* What to work on:
Please count every line of the following material that holds "moved" and give the total alone.

* Excerpted records:
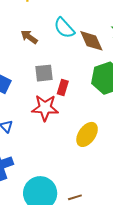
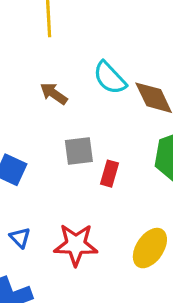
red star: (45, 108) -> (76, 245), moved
...
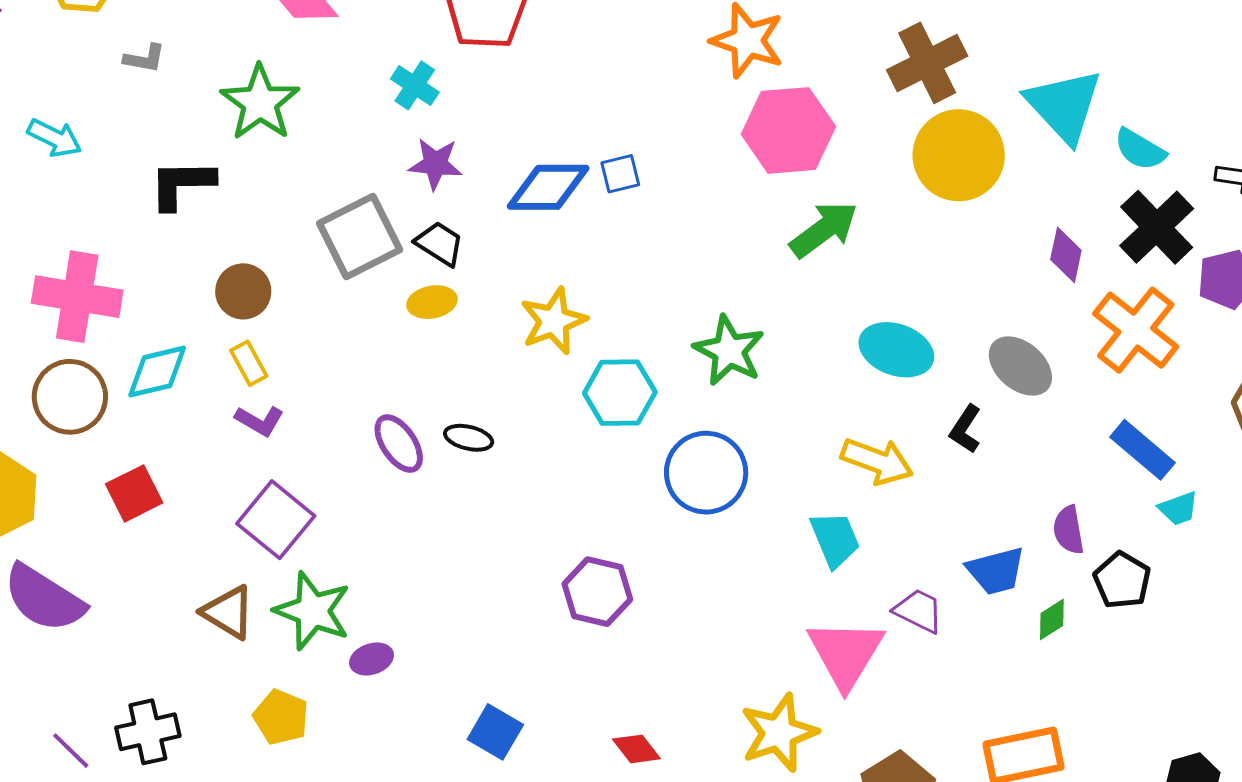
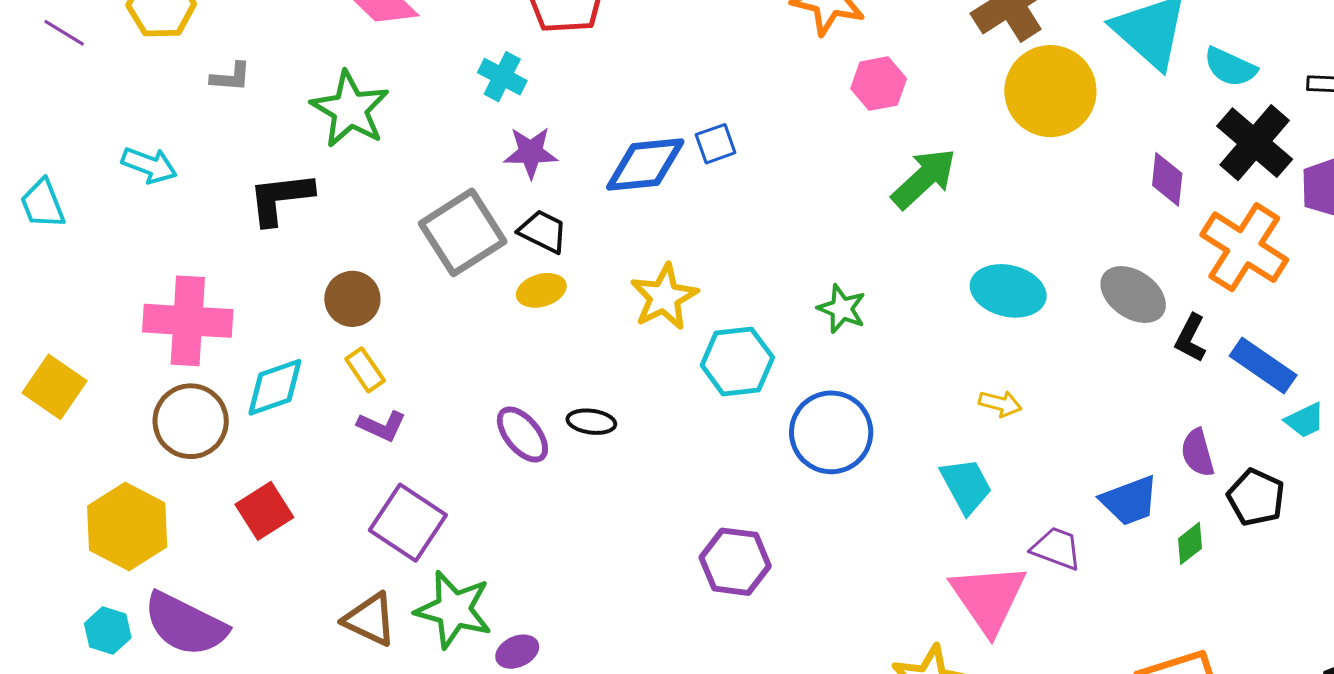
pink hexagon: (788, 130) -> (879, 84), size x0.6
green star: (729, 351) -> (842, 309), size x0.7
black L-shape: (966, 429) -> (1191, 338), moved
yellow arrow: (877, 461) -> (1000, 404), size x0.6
---
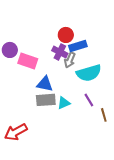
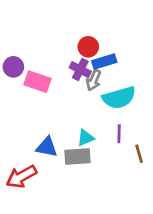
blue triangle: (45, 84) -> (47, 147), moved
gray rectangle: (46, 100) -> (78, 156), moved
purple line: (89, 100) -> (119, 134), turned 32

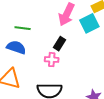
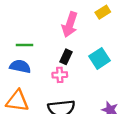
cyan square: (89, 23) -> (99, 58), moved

* The answer:
5